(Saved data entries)
== Segment start ==
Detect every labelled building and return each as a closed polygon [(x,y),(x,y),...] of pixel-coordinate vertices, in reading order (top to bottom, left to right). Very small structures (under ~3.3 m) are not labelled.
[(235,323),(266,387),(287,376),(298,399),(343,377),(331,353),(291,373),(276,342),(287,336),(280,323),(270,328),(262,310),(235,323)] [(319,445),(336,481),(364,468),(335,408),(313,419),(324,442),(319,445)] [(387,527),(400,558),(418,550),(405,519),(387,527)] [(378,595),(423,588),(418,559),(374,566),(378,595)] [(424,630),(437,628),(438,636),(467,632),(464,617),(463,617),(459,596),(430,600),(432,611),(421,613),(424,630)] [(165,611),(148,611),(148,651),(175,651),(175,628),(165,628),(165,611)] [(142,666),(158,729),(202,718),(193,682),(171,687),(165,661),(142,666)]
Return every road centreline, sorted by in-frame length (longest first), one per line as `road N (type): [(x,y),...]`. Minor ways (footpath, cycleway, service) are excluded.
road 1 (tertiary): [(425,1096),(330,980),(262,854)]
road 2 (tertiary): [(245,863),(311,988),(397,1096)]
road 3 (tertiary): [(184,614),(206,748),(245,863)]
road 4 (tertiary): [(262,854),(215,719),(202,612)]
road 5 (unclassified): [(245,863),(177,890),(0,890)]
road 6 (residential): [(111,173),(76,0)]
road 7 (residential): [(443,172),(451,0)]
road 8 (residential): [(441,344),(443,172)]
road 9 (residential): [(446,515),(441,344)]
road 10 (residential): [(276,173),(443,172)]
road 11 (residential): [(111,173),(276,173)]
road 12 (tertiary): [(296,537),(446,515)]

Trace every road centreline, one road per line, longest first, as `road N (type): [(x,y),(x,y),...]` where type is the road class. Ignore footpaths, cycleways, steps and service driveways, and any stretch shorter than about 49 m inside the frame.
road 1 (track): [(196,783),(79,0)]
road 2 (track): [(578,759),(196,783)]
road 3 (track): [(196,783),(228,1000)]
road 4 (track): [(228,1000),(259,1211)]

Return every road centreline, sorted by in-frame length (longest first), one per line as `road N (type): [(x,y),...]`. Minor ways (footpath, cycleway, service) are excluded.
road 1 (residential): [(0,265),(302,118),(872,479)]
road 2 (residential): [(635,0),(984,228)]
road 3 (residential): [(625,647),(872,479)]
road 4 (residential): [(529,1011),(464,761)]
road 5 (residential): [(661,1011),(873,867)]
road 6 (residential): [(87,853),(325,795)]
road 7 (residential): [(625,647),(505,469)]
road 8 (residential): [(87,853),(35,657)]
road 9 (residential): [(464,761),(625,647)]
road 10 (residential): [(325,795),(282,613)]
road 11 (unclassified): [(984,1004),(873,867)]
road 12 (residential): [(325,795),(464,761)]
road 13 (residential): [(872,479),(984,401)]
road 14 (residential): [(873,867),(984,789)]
== Segment end ==
Every record here must be output exactly, word for word.

Detect every labelled building and return each as a closed polygon [(x,y),(x,y),...] of pixel-coordinate vertices, in reading order (top to bottom, left to right). Very small structures (under ~3.3 m) are not labelled.
[(235,323),(266,387),(287,376),(298,399),(343,377),(331,353),(291,373),(276,342),(287,336),(280,323),(270,328),(262,310),(235,323)] [(319,445),(336,481),(364,468),(335,408),(313,419),(324,442),(319,445)] [(387,527),(400,558),(418,550),(405,519),(387,527)] [(378,595),(423,588),(418,559),(374,566),(378,595)] [(424,630),(437,628),(438,636),(467,632),(464,617),(463,617),(459,596),(430,600),(432,611),(421,613),(424,630)] [(165,611),(148,611),(148,651),(175,651),(175,628),(165,628),(165,611)] [(142,666),(158,729),(202,718),(193,682),(171,687),(165,661),(142,666)]
Return every road centreline, sorted by in-frame length (longest first), one per line as `road N (type): [(x,y),...]`. Minor ways (footpath, cycleway, service) are excluded.
road 1 (tertiary): [(425,1096),(330,980),(262,854)]
road 2 (tertiary): [(245,863),(311,988),(397,1096)]
road 3 (tertiary): [(184,614),(206,748),(245,863)]
road 4 (tertiary): [(262,854),(215,719),(202,612)]
road 5 (unclassified): [(245,863),(177,890),(0,890)]
road 6 (residential): [(111,173),(76,0)]
road 7 (residential): [(443,172),(451,0)]
road 8 (residential): [(441,344),(443,172)]
road 9 (residential): [(446,515),(441,344)]
road 10 (residential): [(276,173),(443,172)]
road 11 (residential): [(111,173),(276,173)]
road 12 (tertiary): [(296,537),(446,515)]

Trace every road centreline, one road per line, longest first, as `road N (type): [(x,y),(x,y),...]` where type is the road class. Ignore footpaths, cycleways, steps and service driveways, and any stretch shorter than about 49 m inside the frame.
road 1 (track): [(196,783),(79,0)]
road 2 (track): [(578,759),(196,783)]
road 3 (track): [(196,783),(228,1000)]
road 4 (track): [(228,1000),(259,1211)]

Return every road centreline, sorted by in-frame length (longest first), one per line as `road N (type): [(x,y),...]`. Minor ways (footpath, cycleway, service) are excluded.
road 1 (residential): [(0,265),(302,118),(872,479)]
road 2 (residential): [(635,0),(984,228)]
road 3 (residential): [(625,647),(872,479)]
road 4 (residential): [(529,1011),(464,761)]
road 5 (residential): [(661,1011),(873,867)]
road 6 (residential): [(87,853),(325,795)]
road 7 (residential): [(625,647),(505,469)]
road 8 (residential): [(87,853),(35,657)]
road 9 (residential): [(464,761),(625,647)]
road 10 (residential): [(325,795),(282,613)]
road 11 (unclassified): [(984,1004),(873,867)]
road 12 (residential): [(325,795),(464,761)]
road 13 (residential): [(872,479),(984,401)]
road 14 (residential): [(873,867),(984,789)]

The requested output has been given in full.